#### [Short exercise]
Starting at the line that contains "In fact, wooden" and stopping after the line that contains "Incorrect, the height", rewrite those lines of the records with every "wooden chest" replaced by "wooden trunk". Leave everything else unchanged.

#### [Dataset records]
::::

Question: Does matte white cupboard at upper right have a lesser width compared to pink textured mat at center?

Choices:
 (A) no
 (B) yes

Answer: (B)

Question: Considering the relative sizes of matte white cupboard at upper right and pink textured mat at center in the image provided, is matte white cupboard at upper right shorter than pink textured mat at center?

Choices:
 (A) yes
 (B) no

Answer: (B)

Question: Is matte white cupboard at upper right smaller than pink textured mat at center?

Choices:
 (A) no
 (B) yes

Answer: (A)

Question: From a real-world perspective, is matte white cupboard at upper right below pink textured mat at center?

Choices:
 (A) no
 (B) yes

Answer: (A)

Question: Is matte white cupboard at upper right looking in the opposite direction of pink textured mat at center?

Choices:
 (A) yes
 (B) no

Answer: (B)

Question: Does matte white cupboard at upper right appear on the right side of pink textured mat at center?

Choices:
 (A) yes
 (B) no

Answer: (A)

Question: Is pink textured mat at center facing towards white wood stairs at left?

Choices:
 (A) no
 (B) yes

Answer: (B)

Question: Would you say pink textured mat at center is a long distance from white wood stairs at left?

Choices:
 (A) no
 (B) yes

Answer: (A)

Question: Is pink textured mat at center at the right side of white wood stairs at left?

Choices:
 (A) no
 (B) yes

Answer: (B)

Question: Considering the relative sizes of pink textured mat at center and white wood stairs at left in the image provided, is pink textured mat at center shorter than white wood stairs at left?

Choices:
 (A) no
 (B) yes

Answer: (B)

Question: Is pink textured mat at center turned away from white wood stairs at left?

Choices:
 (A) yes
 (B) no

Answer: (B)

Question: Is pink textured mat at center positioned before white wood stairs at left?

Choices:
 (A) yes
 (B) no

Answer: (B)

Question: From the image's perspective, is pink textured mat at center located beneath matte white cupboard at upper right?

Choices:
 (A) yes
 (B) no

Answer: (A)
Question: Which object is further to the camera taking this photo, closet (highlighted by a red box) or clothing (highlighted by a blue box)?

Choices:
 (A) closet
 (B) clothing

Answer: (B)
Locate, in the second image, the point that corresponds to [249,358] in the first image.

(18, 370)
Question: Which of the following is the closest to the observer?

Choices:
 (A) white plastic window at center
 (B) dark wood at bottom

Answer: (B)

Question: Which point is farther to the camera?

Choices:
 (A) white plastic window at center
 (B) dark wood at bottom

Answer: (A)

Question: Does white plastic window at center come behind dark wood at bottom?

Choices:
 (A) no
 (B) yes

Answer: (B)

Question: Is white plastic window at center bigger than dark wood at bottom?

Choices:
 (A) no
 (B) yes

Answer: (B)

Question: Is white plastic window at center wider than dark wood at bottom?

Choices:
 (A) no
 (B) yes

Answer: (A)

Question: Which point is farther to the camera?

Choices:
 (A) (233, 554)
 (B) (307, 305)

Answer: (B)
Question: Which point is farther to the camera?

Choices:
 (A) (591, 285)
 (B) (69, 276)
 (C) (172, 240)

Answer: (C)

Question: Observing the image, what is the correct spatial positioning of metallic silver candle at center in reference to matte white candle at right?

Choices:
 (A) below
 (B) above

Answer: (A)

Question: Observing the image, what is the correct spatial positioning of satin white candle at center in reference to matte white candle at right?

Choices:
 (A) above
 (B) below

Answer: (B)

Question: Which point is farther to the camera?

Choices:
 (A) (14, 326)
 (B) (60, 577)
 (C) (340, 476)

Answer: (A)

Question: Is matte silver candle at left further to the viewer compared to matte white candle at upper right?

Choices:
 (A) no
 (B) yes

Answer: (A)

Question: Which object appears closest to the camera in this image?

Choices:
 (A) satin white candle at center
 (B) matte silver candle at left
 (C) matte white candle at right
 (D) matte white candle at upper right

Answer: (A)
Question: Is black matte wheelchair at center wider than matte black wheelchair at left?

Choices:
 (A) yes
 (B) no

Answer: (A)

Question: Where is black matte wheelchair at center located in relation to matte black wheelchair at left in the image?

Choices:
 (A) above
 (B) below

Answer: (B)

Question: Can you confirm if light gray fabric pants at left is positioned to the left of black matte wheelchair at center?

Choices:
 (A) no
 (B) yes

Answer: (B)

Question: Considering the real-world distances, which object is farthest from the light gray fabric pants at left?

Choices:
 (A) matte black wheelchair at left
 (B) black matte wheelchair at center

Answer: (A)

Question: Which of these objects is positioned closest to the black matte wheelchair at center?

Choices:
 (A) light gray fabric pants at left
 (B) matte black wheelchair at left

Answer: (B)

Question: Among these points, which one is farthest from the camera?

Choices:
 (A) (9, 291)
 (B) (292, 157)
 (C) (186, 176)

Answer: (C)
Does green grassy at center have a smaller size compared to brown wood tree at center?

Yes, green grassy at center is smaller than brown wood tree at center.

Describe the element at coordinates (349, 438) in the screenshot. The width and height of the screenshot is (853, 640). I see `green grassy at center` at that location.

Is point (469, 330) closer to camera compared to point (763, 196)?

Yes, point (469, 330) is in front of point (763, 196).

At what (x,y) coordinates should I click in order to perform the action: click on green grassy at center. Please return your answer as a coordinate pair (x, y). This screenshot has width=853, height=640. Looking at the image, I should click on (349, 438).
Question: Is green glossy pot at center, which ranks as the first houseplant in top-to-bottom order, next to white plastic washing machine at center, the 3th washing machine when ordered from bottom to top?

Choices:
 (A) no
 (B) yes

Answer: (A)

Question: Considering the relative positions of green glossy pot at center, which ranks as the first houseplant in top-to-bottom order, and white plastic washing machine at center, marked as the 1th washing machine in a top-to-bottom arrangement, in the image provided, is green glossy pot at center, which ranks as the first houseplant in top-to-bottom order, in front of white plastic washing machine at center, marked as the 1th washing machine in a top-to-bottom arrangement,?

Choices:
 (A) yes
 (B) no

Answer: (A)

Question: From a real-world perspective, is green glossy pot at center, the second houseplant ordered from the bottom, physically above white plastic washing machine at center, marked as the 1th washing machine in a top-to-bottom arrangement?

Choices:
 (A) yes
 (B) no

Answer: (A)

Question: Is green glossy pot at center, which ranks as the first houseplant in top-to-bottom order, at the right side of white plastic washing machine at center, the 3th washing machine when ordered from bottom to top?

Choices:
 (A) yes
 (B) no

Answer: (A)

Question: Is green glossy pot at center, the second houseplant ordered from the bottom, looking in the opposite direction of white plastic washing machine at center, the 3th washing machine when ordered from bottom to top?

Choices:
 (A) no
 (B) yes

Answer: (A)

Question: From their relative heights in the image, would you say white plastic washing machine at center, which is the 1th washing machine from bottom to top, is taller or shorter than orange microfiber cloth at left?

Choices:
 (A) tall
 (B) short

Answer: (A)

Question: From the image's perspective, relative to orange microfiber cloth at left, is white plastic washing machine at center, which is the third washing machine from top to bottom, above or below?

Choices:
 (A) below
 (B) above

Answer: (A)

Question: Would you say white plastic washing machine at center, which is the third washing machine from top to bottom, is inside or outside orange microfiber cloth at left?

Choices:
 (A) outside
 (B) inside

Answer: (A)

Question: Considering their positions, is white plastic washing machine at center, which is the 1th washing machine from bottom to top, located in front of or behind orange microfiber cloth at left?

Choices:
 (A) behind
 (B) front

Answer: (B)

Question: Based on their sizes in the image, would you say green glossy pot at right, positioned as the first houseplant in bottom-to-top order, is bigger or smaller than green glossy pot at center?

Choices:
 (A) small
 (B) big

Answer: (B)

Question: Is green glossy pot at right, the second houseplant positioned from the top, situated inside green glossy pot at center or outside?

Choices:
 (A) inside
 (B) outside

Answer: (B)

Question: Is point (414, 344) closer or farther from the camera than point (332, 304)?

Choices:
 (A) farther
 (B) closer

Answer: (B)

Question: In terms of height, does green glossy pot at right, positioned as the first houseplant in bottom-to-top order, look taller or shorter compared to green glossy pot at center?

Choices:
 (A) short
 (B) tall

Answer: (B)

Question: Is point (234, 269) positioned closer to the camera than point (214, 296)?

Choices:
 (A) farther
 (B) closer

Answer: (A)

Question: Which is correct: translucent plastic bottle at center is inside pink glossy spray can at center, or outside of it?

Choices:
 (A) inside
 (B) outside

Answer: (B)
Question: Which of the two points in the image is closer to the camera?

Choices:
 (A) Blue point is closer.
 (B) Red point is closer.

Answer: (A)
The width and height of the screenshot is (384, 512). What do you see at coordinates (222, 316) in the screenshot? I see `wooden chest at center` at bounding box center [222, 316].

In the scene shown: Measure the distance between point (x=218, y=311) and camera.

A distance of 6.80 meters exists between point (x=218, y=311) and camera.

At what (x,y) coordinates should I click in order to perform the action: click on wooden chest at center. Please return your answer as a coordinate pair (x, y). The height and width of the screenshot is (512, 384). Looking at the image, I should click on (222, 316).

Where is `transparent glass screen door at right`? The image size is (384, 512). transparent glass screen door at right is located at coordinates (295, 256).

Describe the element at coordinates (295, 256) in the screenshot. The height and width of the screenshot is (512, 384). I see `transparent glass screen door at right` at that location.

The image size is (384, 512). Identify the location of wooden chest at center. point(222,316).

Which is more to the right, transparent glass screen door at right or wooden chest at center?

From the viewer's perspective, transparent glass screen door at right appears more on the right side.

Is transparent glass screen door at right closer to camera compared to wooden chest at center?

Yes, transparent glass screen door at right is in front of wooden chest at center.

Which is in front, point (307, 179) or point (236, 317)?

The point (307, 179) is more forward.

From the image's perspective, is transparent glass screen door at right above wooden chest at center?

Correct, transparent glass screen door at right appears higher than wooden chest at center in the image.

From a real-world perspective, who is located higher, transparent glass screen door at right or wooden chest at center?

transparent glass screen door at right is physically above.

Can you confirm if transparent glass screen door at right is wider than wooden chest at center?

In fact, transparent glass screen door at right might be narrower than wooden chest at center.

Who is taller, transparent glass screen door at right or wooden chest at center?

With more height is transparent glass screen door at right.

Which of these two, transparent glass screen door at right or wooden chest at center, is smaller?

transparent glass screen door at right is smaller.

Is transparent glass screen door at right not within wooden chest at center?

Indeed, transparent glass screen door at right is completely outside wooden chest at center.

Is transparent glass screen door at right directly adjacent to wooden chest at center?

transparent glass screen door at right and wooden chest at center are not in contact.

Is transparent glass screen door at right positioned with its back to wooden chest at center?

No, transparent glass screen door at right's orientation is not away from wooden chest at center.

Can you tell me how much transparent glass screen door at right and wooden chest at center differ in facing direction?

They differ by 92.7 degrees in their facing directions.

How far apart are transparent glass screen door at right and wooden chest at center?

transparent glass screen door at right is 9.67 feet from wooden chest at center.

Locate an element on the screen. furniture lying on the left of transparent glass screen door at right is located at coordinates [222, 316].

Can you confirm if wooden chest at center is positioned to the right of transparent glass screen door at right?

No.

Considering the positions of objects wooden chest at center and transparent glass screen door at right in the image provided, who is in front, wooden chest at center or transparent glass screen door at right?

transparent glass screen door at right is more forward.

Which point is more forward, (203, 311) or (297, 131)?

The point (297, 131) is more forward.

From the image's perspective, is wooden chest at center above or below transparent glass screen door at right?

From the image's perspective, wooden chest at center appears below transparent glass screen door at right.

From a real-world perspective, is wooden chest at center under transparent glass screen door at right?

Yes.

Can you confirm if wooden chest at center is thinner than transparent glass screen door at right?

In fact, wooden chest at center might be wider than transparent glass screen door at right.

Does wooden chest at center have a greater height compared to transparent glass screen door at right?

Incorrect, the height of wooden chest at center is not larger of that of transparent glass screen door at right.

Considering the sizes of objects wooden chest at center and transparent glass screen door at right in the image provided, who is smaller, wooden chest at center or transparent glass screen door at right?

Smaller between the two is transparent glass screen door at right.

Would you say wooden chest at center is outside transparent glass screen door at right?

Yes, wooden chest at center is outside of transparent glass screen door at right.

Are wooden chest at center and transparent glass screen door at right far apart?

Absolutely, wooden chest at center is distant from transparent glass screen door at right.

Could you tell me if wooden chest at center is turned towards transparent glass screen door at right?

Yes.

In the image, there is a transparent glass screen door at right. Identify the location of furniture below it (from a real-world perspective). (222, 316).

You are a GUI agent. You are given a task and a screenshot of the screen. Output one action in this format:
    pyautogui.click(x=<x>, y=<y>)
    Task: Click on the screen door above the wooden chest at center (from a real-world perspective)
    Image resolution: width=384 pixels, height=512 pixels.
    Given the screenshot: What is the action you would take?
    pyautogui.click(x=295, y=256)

::::

#### [Complete response]
In fact, wooden trunk at center might be wider than transparent glass screen door at right.

Does wooden trunk at center have a greater height compared to transparent glass screen door at right?

Incorrect, the height of wooden trunk at center is not larger of that of transparent glass screen door at right.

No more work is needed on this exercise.